### Object tracking records:
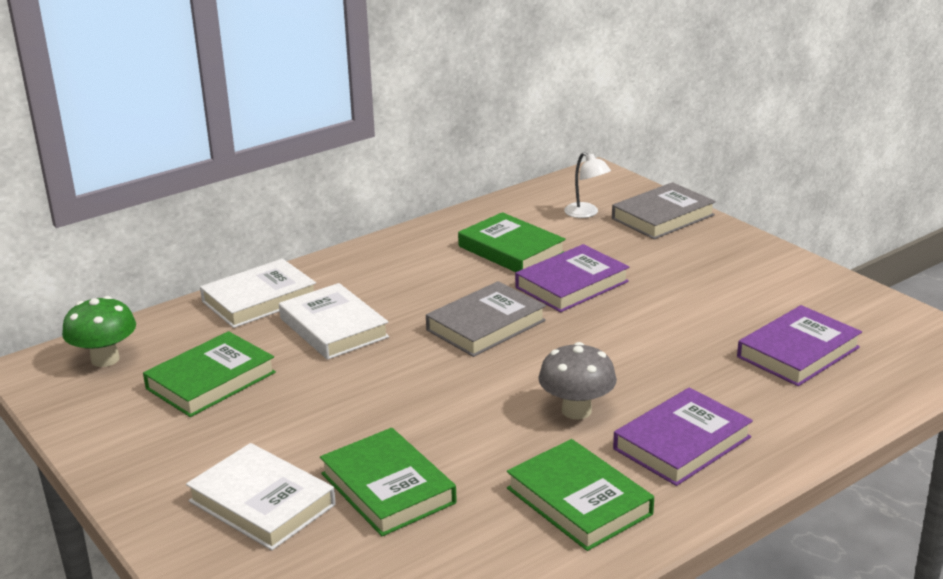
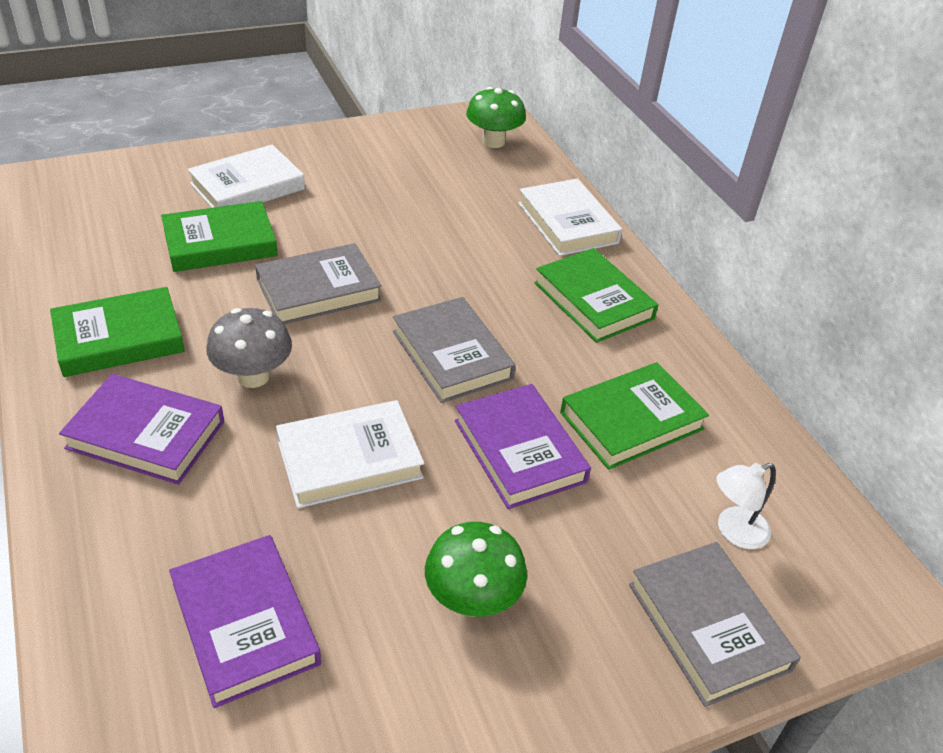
camera: 100 degrees right, 15 degrees up
(211, 380) = (433, 183): green book -> green book (593, 301)
(333, 328) = (493, 256): white book -> white book (349, 459)
(436, 407) = (318, 290): none -> grey book
(682, 443) = (146, 434): purple book -> purple book turned 45 degrees counterclockwise
(708, 283) = (472, 599): none -> green mushroom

### TASK BRIEF:
The task here is to output the line with "(333, 328) = (493, 256): white" and all lines after it to the end of the records above, exactly and only those.

### OUTPUT BELOW:
(333, 328) = (493, 256): white book -> white book (349, 459)
(436, 407) = (318, 290): none -> grey book
(682, 443) = (146, 434): purple book -> purple book turned 45 degrees counterclockwise
(708, 283) = (472, 599): none -> green mushroom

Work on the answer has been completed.